Requirement. Search the data for the string "dispenser" and copy each line where it turns up.

Data extracts.
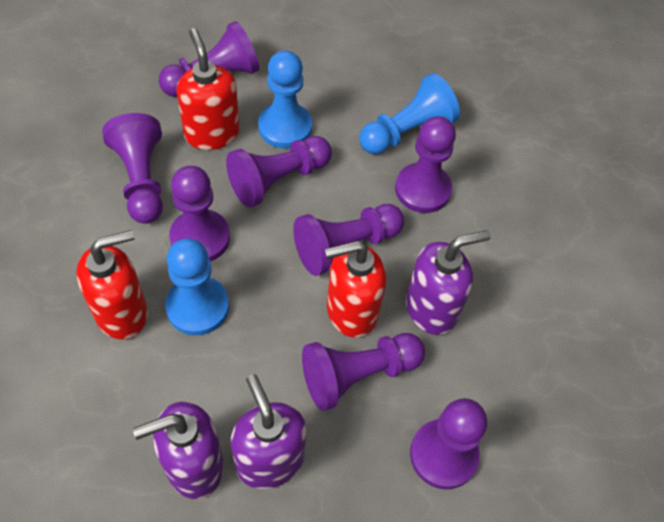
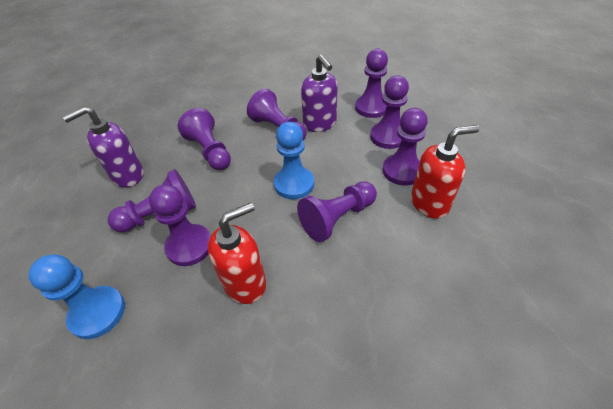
blue pawn: 3 -> 2
purple soap dispenser: 3 -> 2
red soap dispenser: 3 -> 2

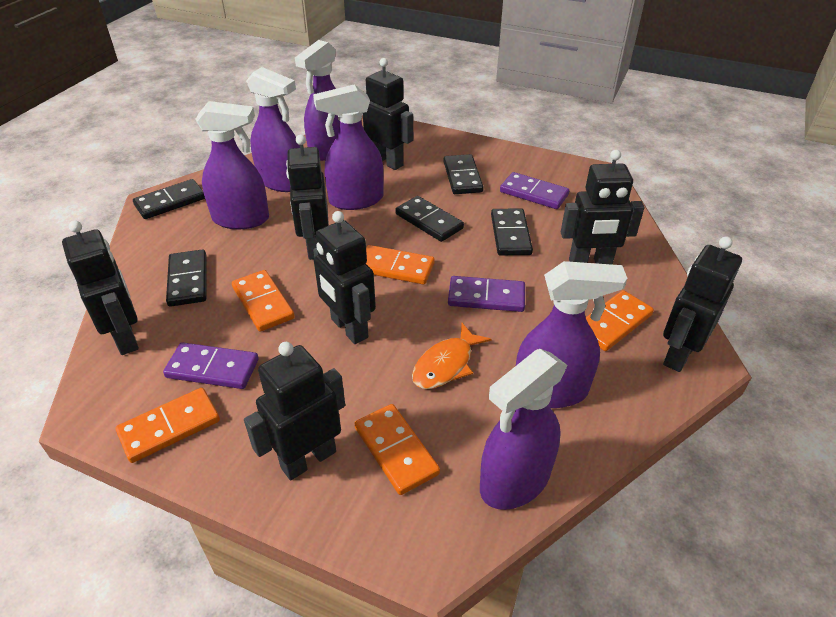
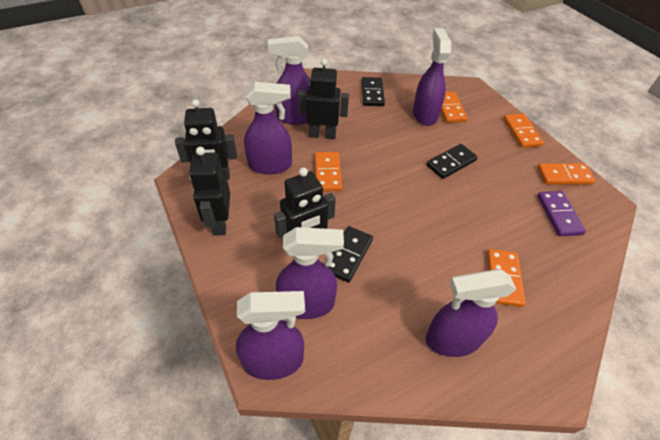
black domino: 5 -> 3
black robot: 7 -> 4
orange fish: 1 -> 0
purple domino: 3 -> 1

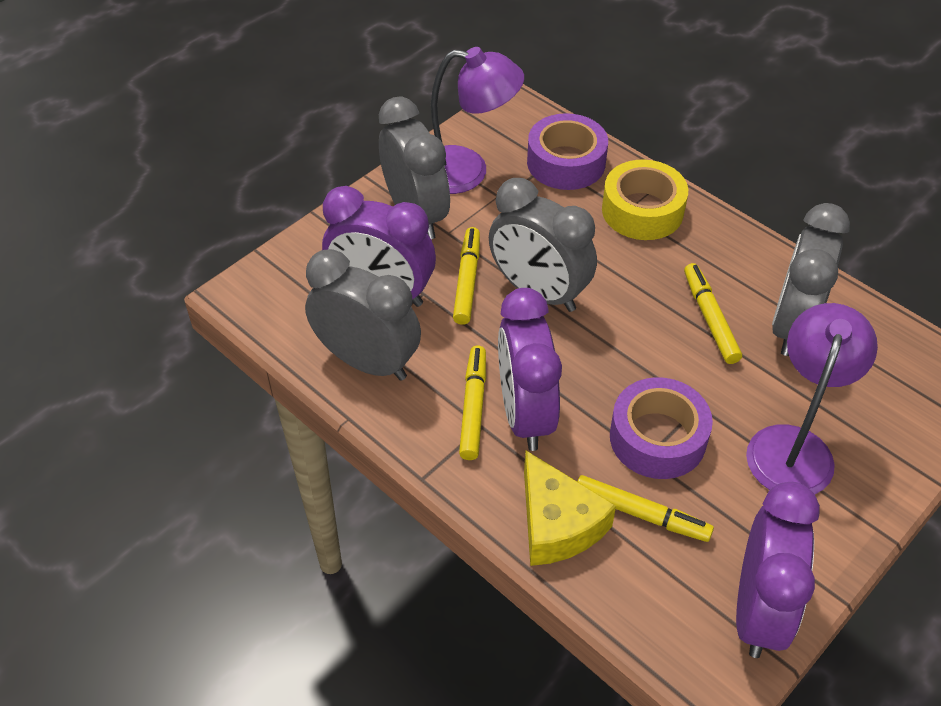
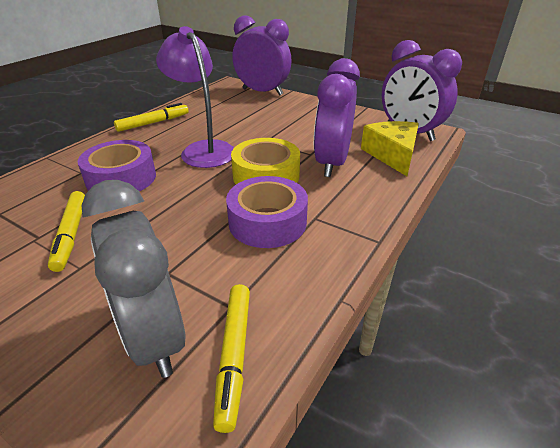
grey clock: 4 -> 1
purple lamp: 2 -> 1
yellow marker: 4 -> 3

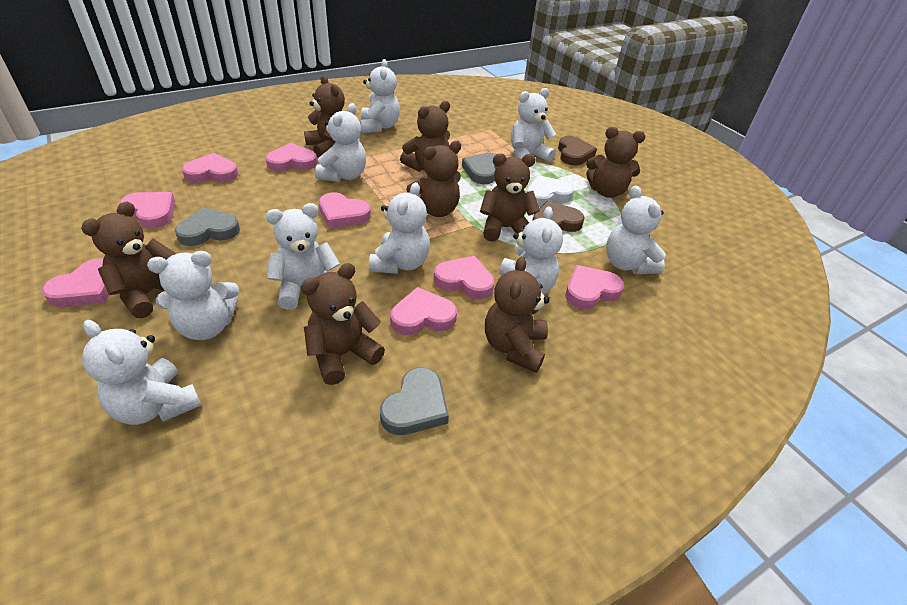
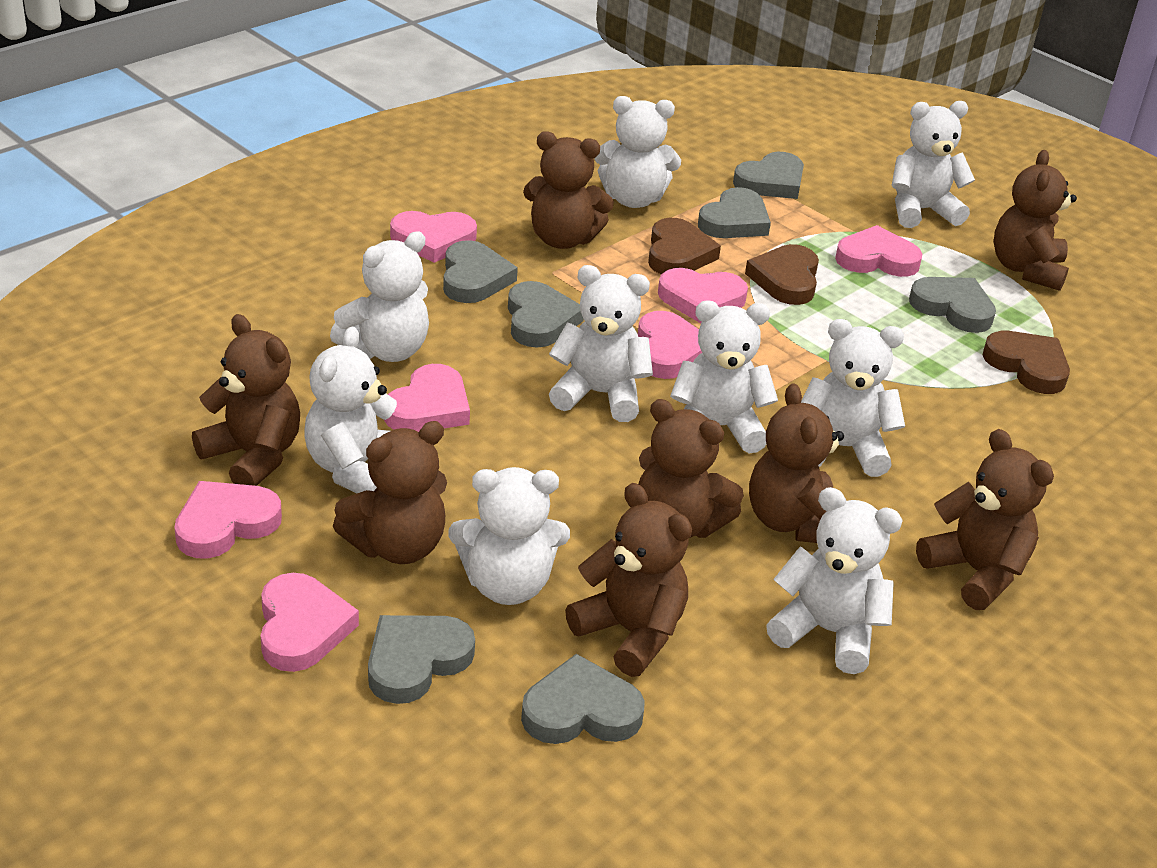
brown heart: 2 -> 3
grey heart: 3 -> 7
pink heart: 8 -> 7
white heart: 1 -> 0

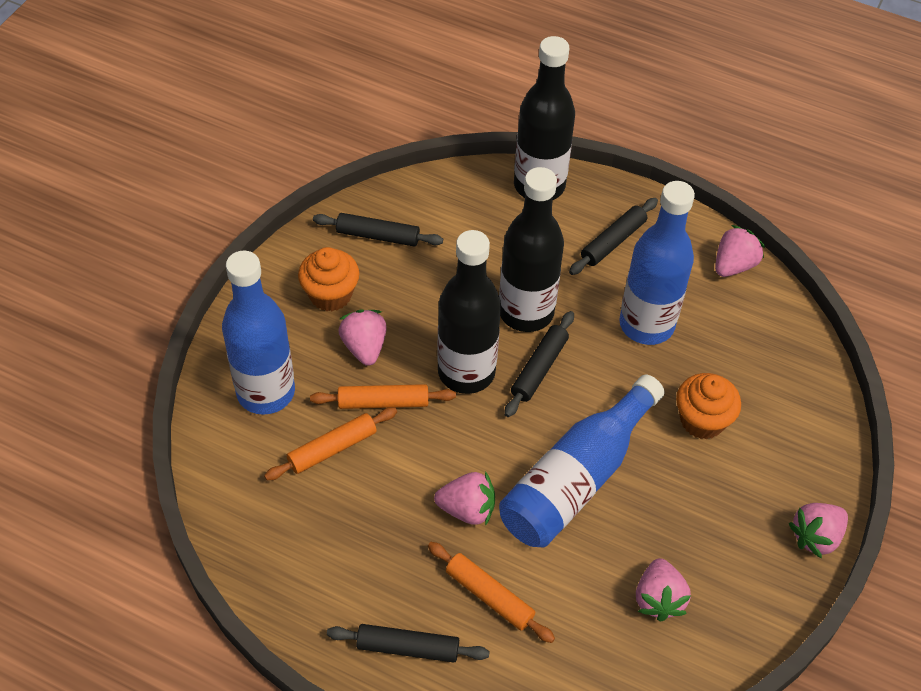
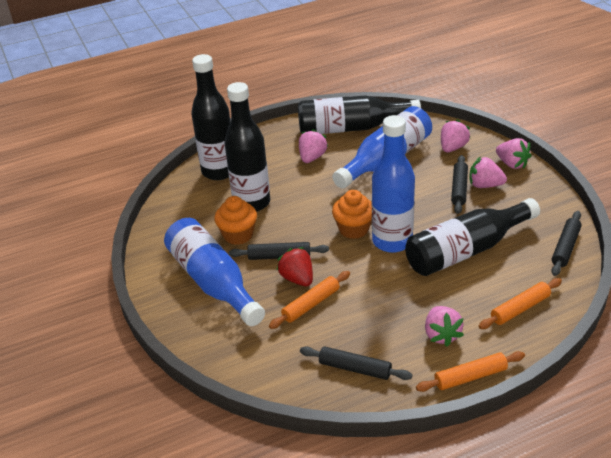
black bottle: 3 -> 4
red strawberry: 0 -> 1

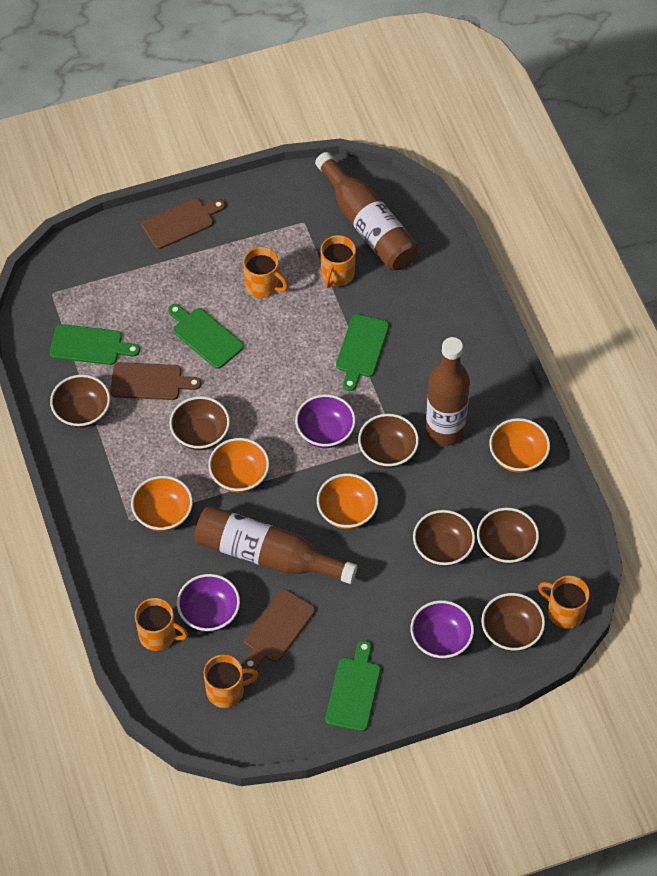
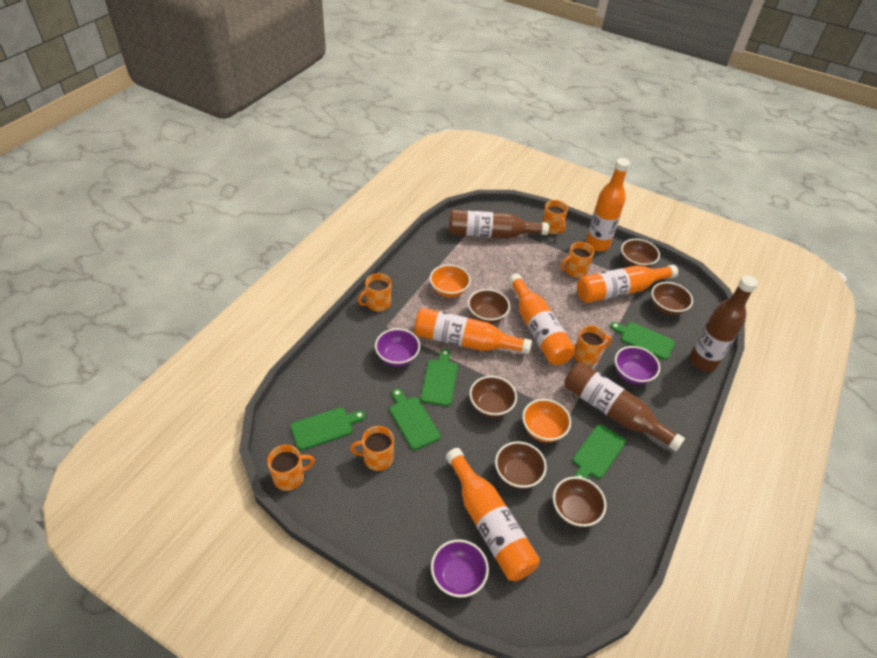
brown cutting board: 3 -> 0
green cutting board: 4 -> 5
orange bottle: 0 -> 5
orange bowl: 4 -> 2
orange mug: 5 -> 6

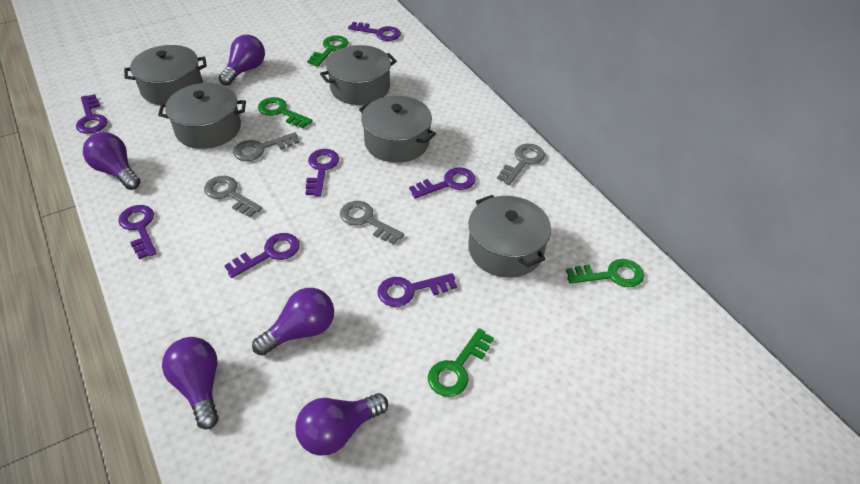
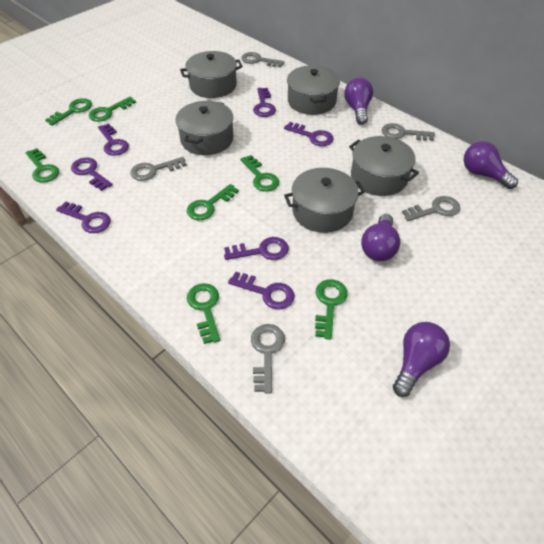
green key: 4 -> 7
grey key: 4 -> 5
purple light bulb: 5 -> 4

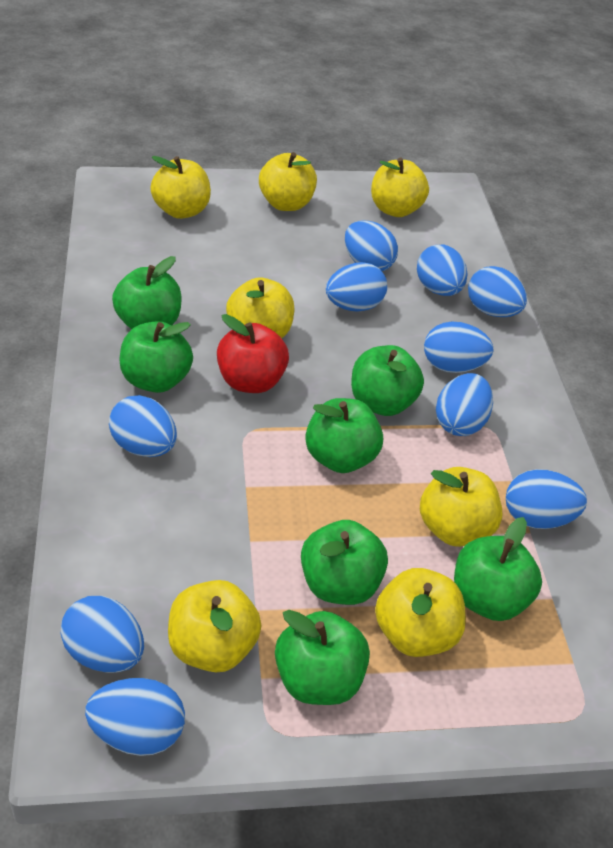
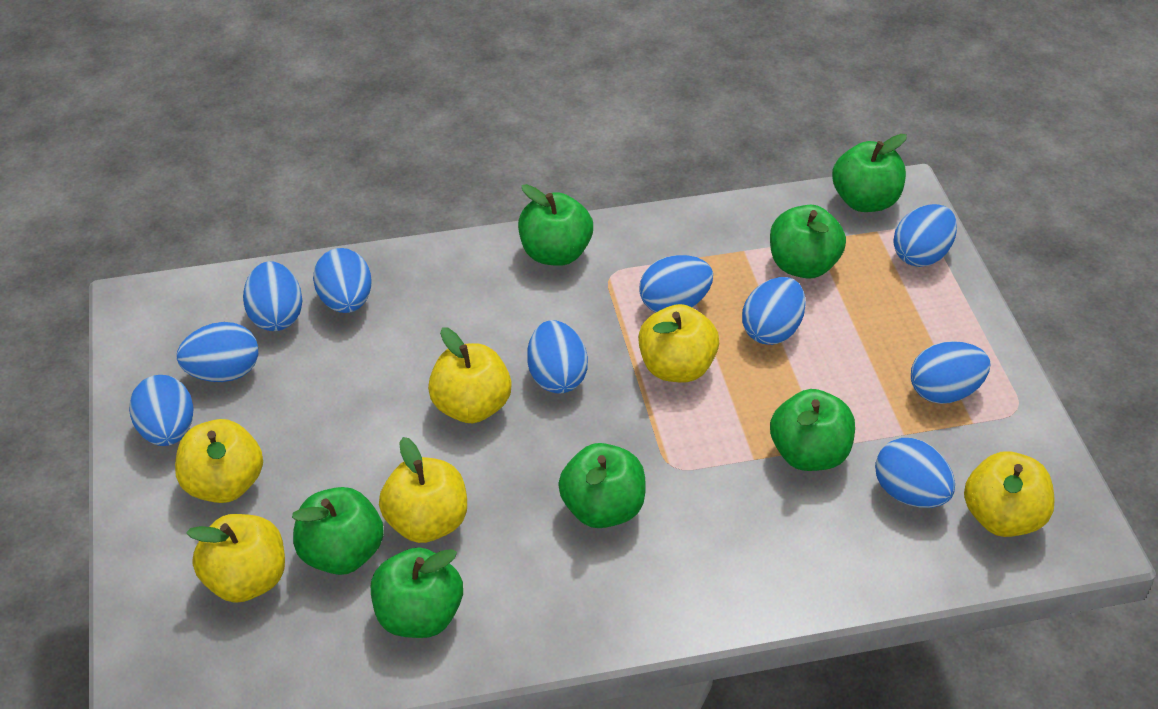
red apple: 1 -> 0
yellow apple: 7 -> 6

Answer section.
purple soap dispenser: 3 -> 2
red soap dispenser: 3 -> 2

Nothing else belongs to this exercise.